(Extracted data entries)
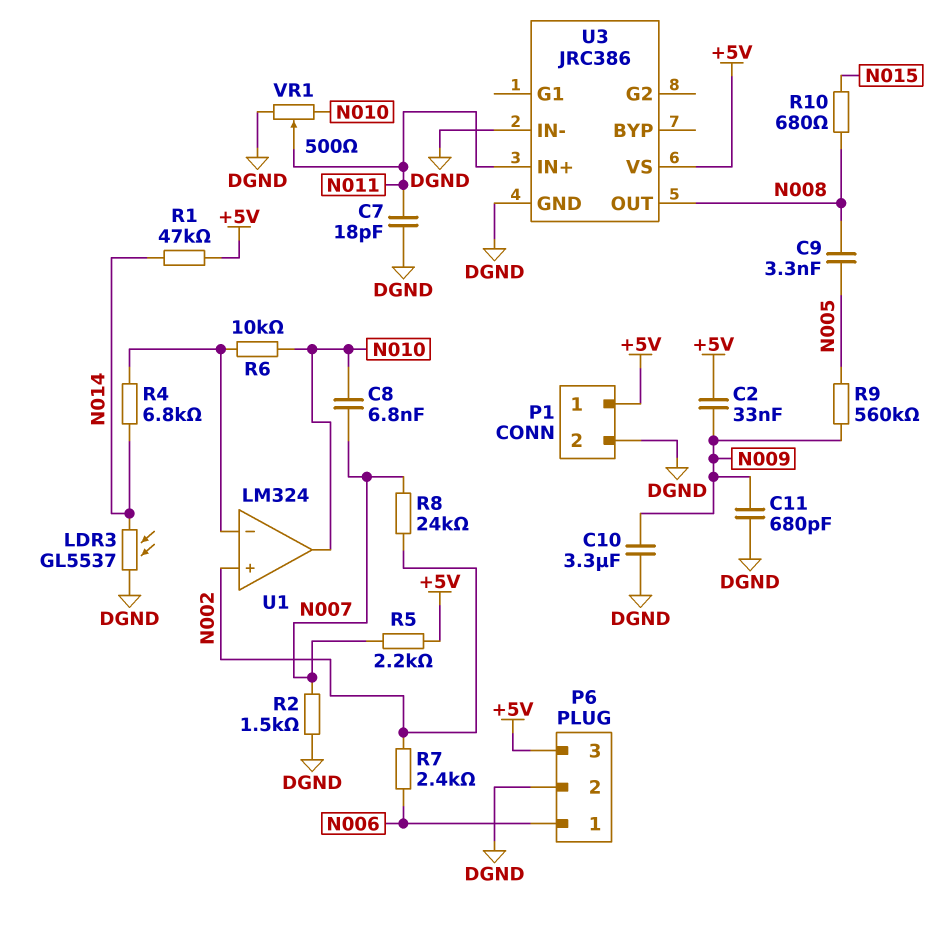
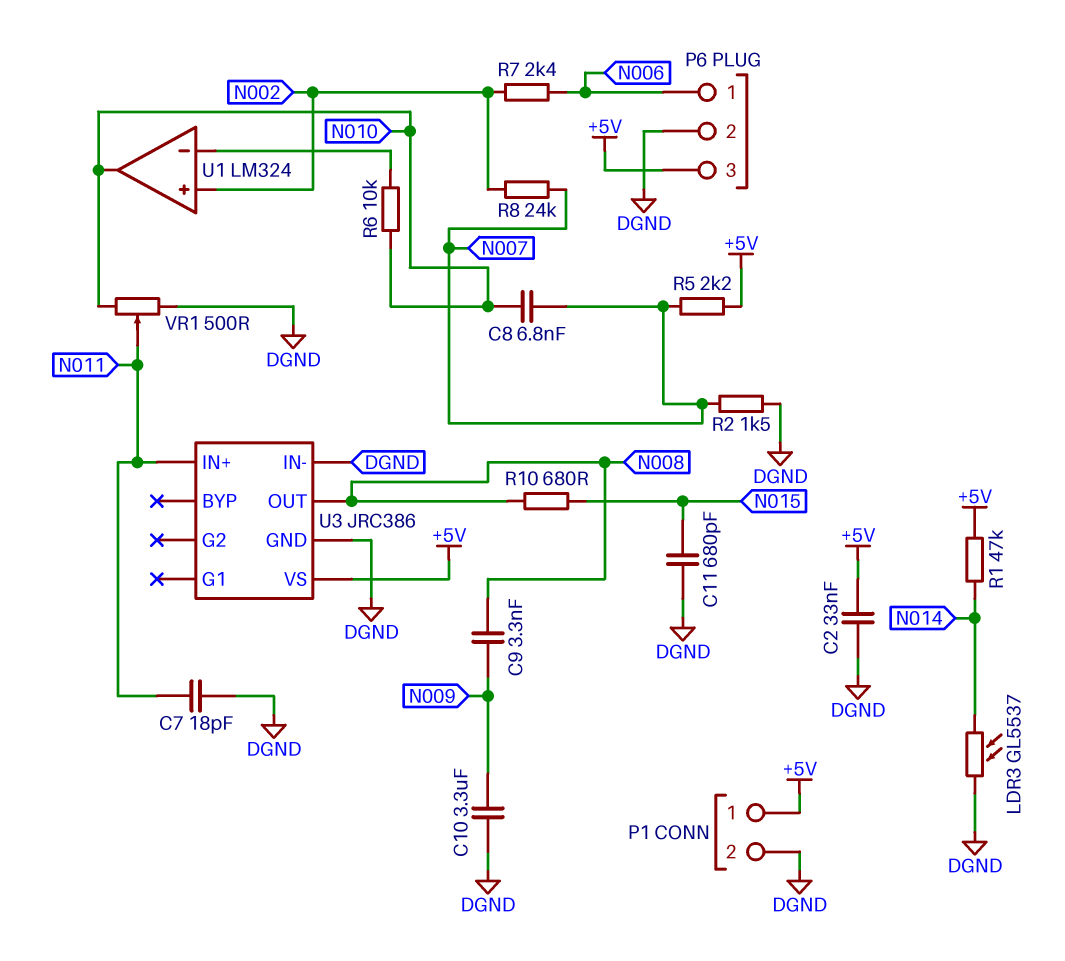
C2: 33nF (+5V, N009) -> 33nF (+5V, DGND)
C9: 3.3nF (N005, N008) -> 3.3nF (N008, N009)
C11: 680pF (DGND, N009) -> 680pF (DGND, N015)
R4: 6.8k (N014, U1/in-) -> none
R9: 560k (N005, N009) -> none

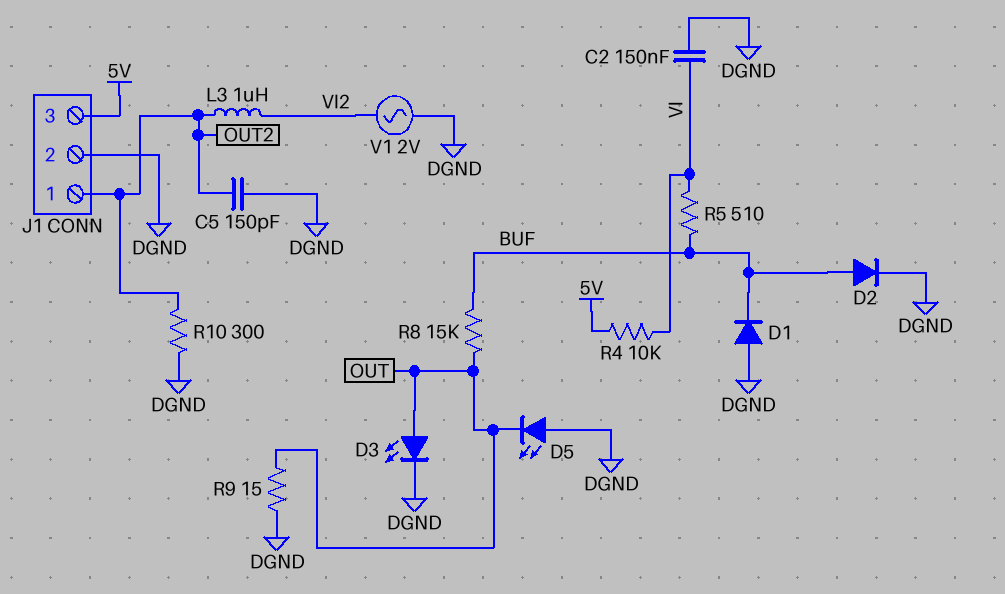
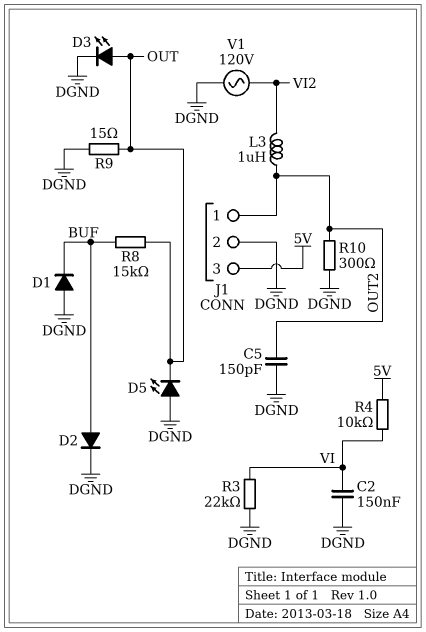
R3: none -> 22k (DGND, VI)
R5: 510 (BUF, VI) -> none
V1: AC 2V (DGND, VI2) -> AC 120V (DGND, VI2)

◆ INSTRUCTIONS TO FOLLOW:
When the word "none" occurs in a line above, list that line.

◆ COMPLETED EXERCISE:
R4: 6.8k (N014, U1/in-) -> none
R9: 560k (N005, N009) -> none
R3: none -> 22k (DGND, VI)
R5: 510 (BUF, VI) -> none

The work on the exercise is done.